## The data
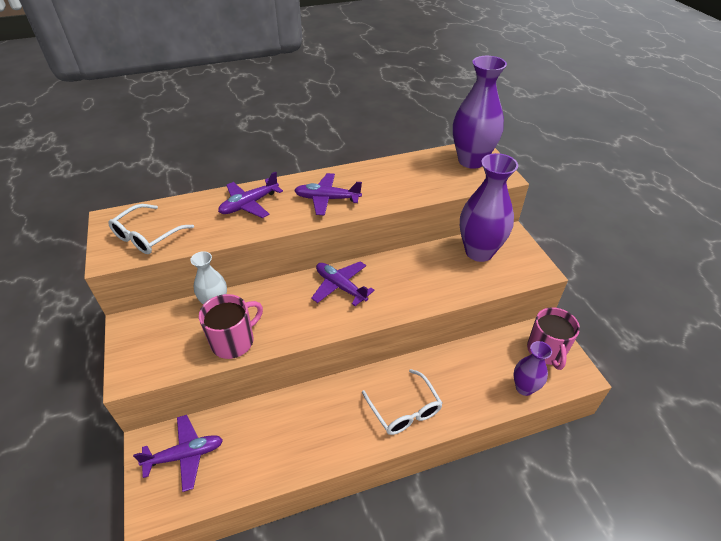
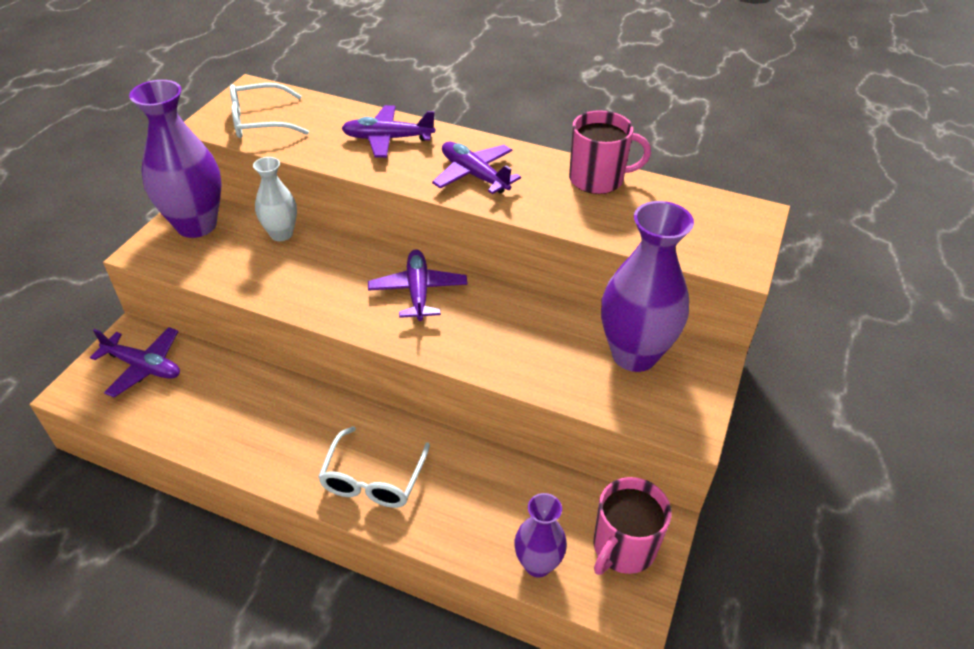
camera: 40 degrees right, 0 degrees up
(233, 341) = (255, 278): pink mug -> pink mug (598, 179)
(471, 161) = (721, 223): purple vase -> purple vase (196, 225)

## What you need to do
Type the listing above out again exactly, and omit all pictures.

## Exercise response
camera: 40 degrees right, 0 degrees up
(233, 341) = (255, 278): pink mug -> pink mug (598, 179)
(471, 161) = (721, 223): purple vase -> purple vase (196, 225)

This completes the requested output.